» Exercise data:
* * * * * * * * *

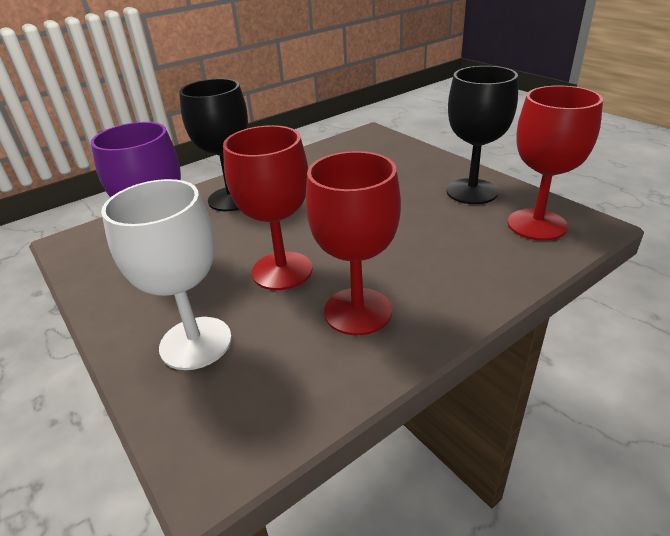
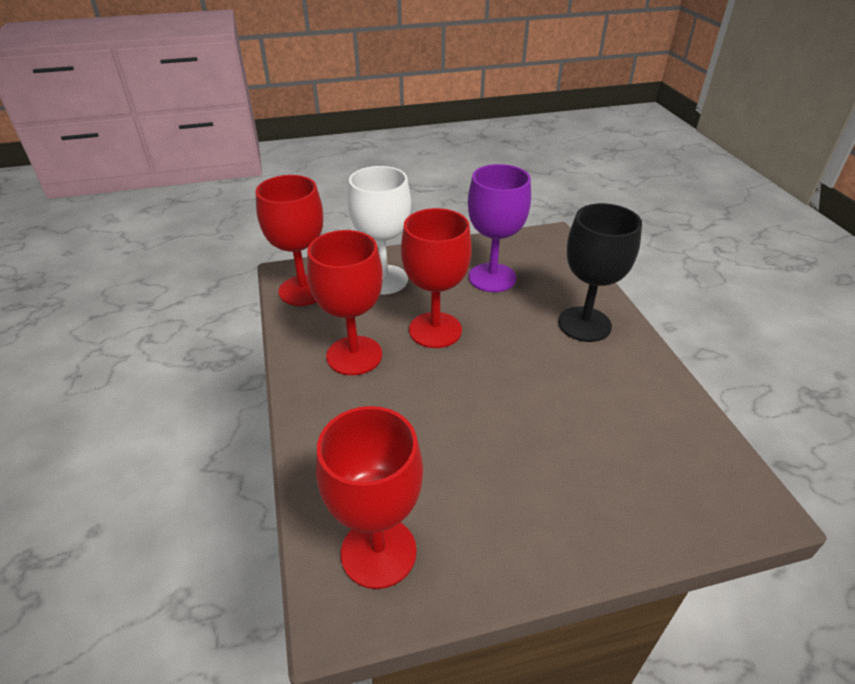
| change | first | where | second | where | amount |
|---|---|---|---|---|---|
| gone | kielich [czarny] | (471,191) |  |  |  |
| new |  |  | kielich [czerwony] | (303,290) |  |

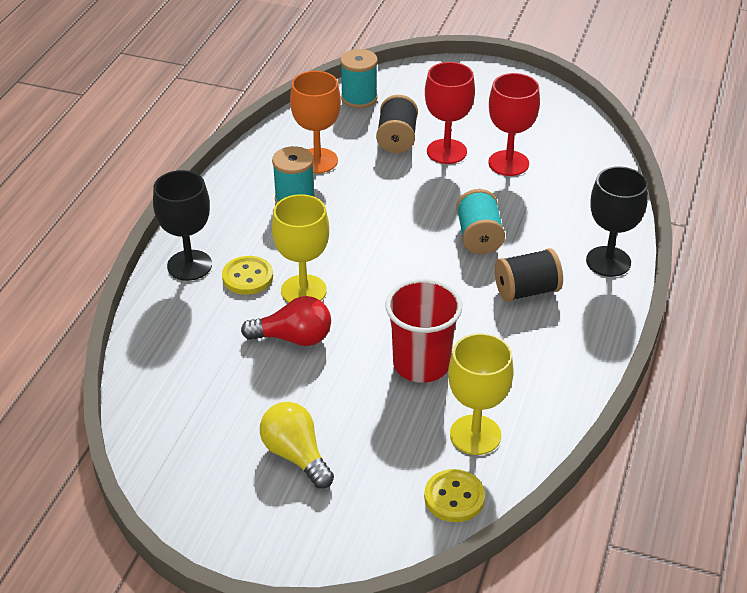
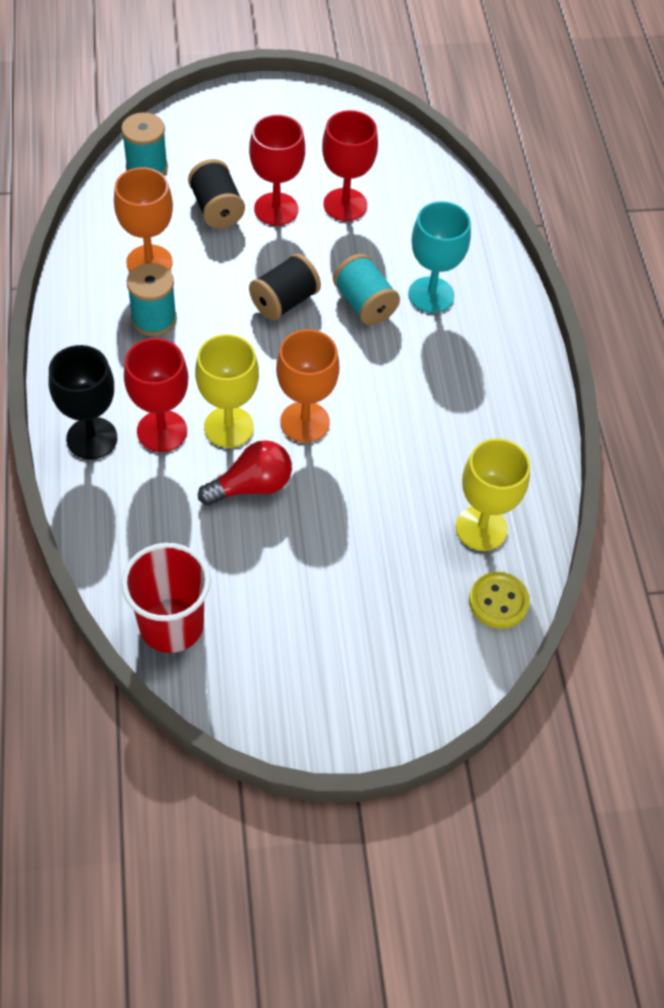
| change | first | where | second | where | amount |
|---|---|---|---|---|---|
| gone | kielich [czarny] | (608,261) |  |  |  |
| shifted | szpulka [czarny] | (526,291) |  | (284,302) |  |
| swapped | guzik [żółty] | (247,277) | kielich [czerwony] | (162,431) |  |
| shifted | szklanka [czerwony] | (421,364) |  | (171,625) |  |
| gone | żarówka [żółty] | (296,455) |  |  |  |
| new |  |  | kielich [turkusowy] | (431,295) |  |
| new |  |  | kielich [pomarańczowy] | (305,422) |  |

* * * * * * * * *

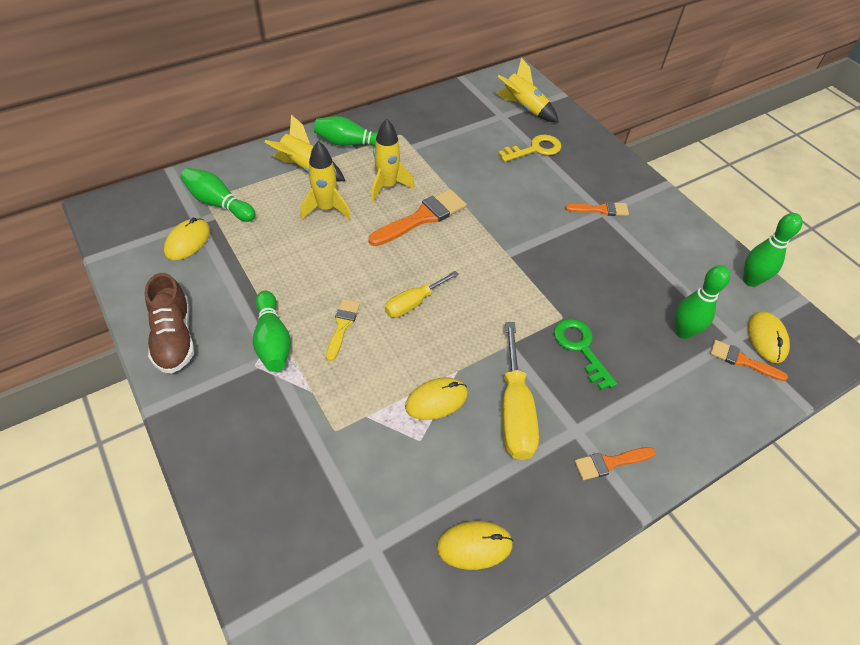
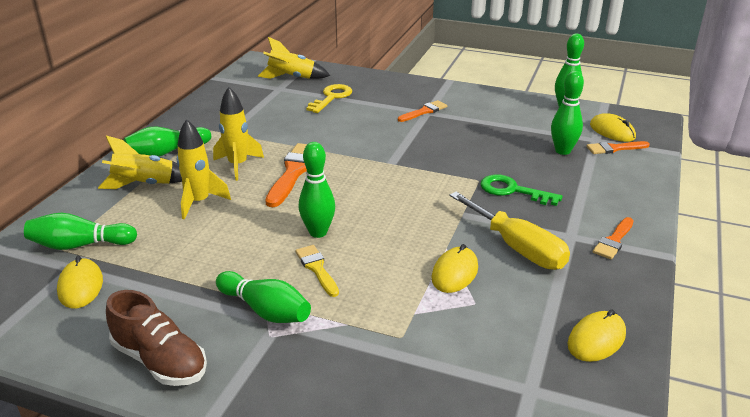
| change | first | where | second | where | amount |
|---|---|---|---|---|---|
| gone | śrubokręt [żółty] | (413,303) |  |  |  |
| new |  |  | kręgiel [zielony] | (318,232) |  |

* * * * * * * * *

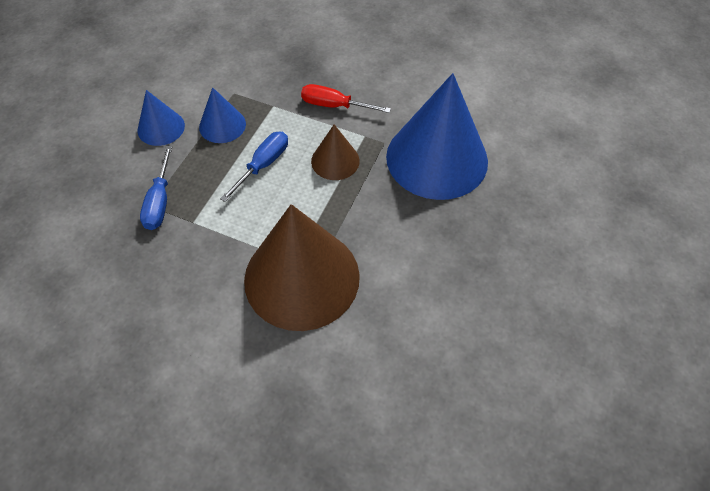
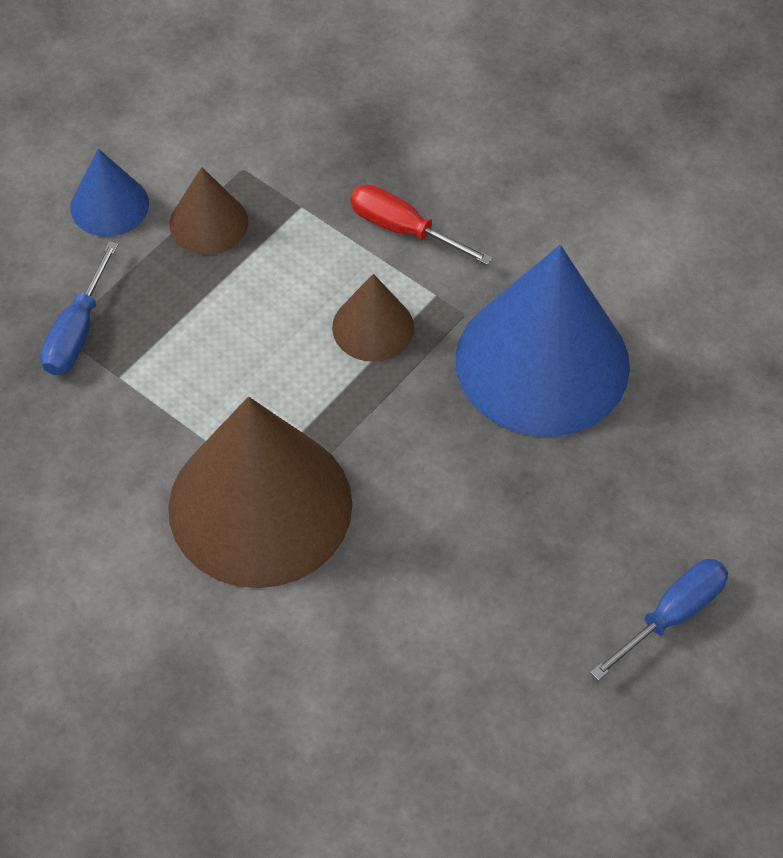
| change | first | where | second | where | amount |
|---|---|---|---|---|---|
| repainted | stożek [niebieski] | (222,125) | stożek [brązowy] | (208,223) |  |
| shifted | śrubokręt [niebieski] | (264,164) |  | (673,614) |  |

* * * * * * * * *

Show, from the entries above, every line that includes the string "shifted".

| shifted | szpulka [czarny] | (526,291) |  | (284,302) |  |
| shifted | szklanka [czerwony] | (421,364) |  | (171,625) |  |
| shifted | śrubokręt [niebieski] | (264,164) |  | (673,614) |  |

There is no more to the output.